◆ What this task involves: Each line from the one bearing "BUZZER3 pin GND: none -> GND" through the last line of the entries below should be returned exactly, with pictures left out.
━━━ Entries provided
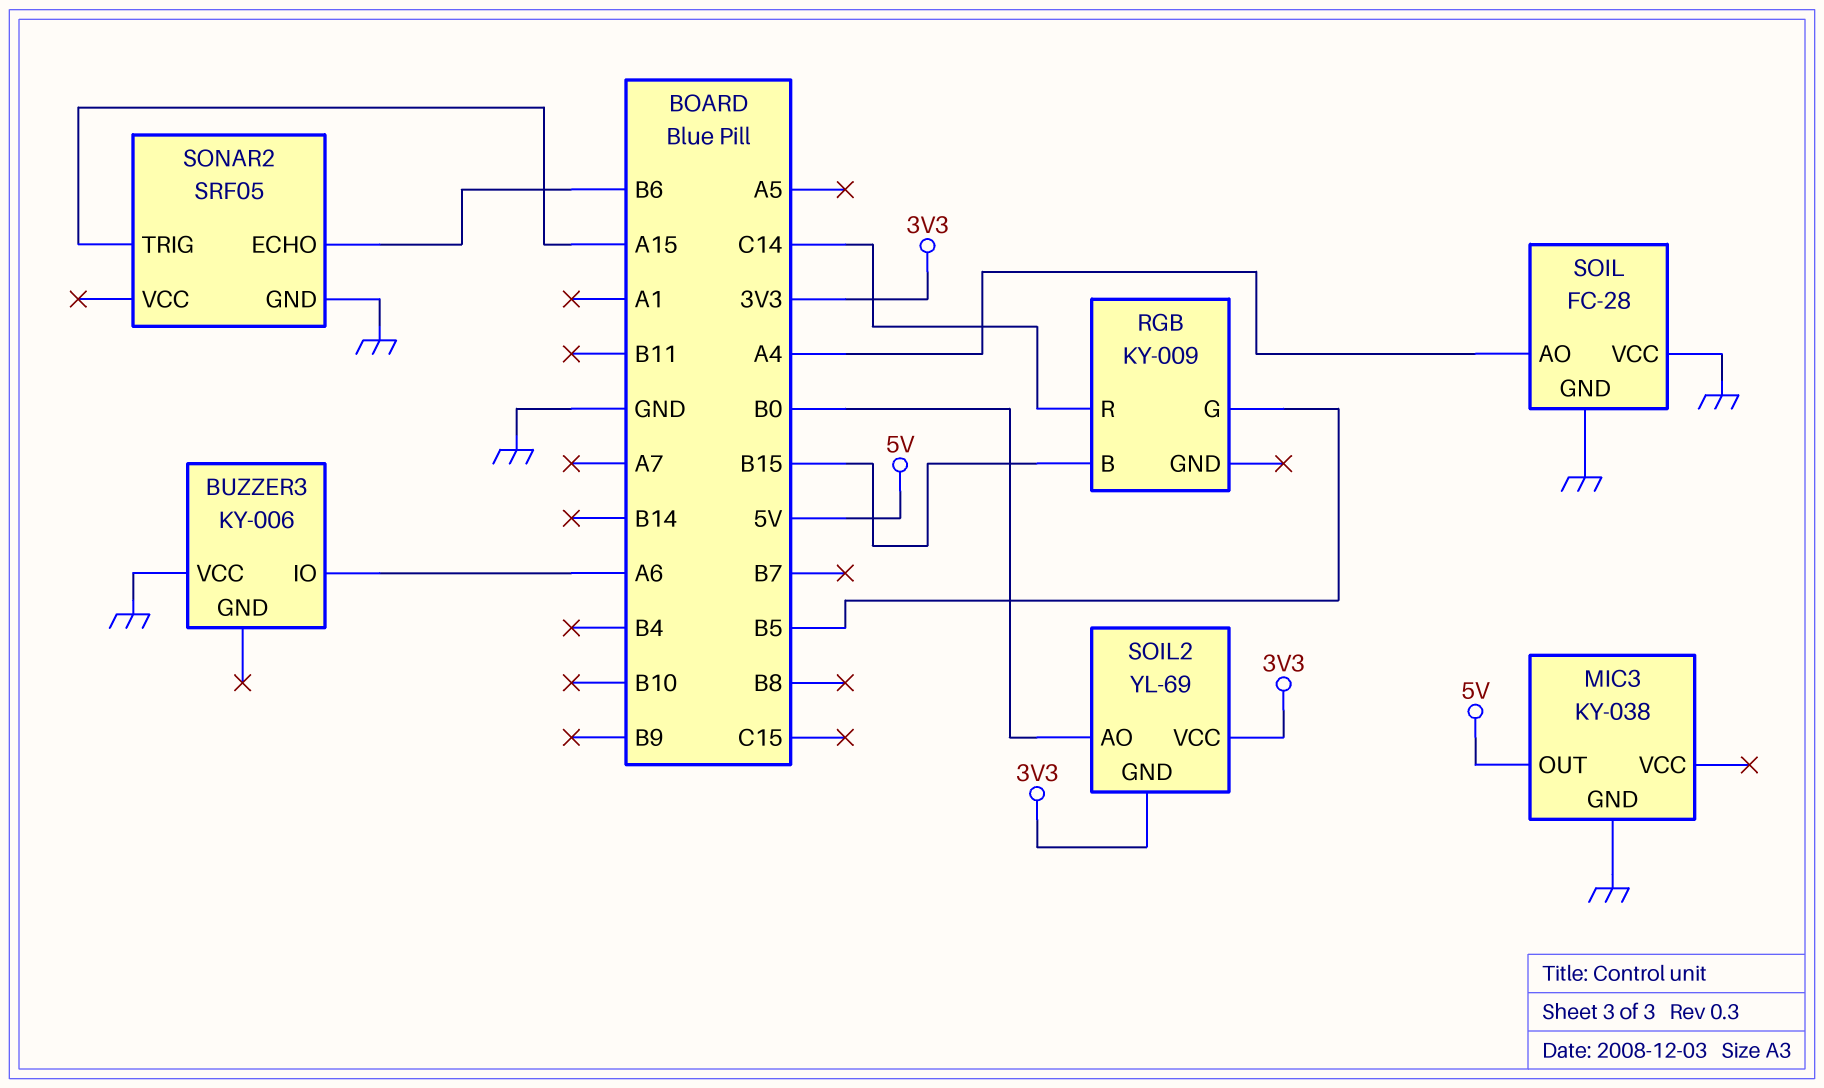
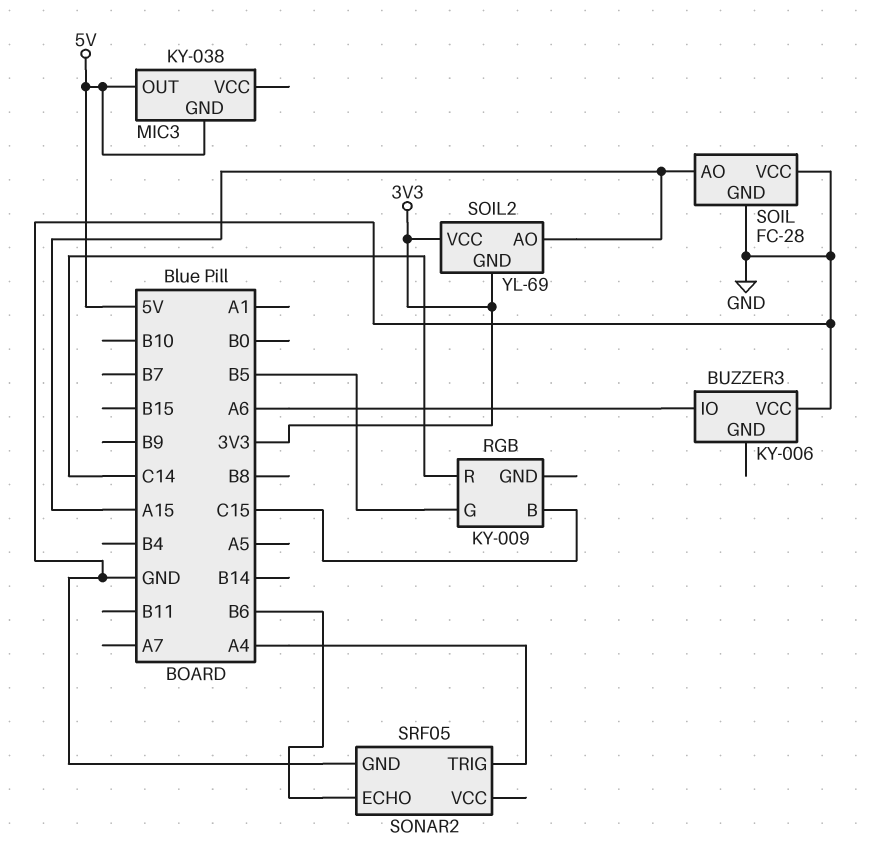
MIC3 pin GND: GND -> 5V
RGB pin B: B15 -> C15
SOIL pin AO: A4 -> A15
SOIL2 pin AO: B0 -> A15
SONAR2 pin TRIG: A15 -> A4

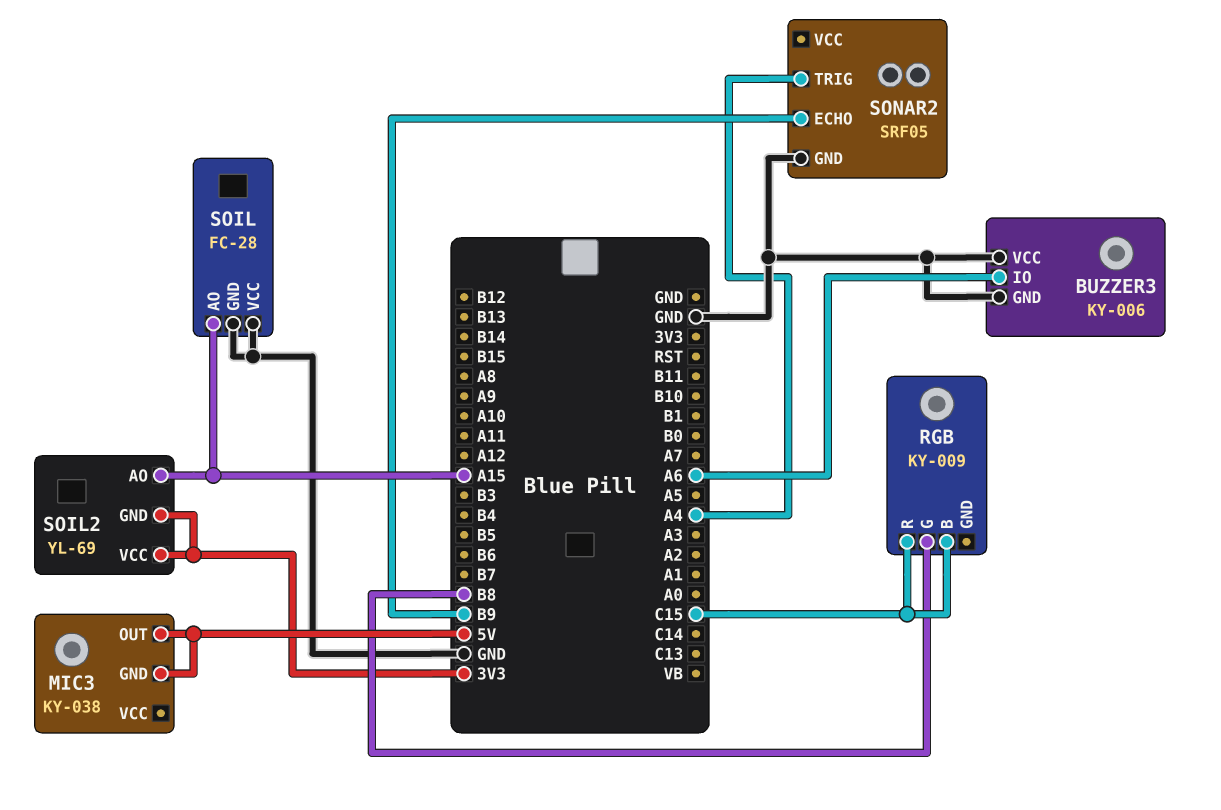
BUZZER3 pin GND: none -> GND
RGB pin G: B5 -> B8
RGB pin R: C14 -> C15
SONAR2 pin ECHO: B6 -> B9

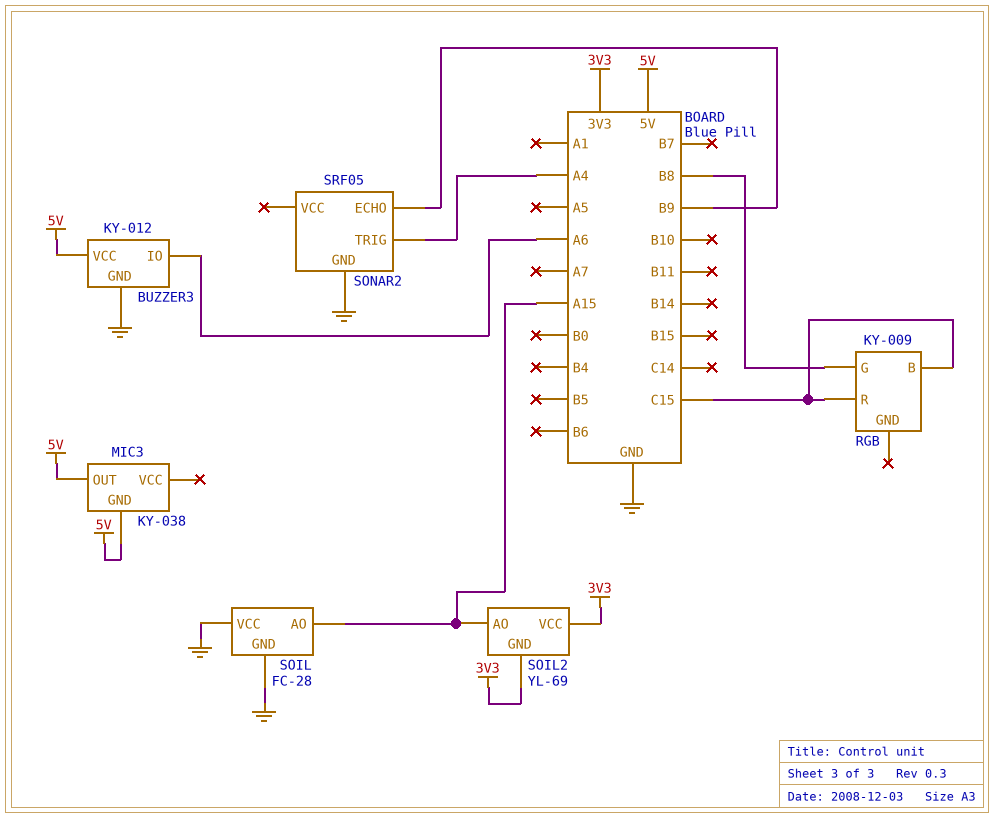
BUZZER3: KY-006 -> KY-012
BUZZER3 pin VCC: GND -> 5V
━━━━━━
◆ Answer space:
BUZZER3 pin GND: none -> GND
RGB pin G: B5 -> B8
RGB pin R: C14 -> C15
SONAR2 pin ECHO: B6 -> B9

BUZZER3: KY-006 -> KY-012
BUZZER3 pin VCC: GND -> 5V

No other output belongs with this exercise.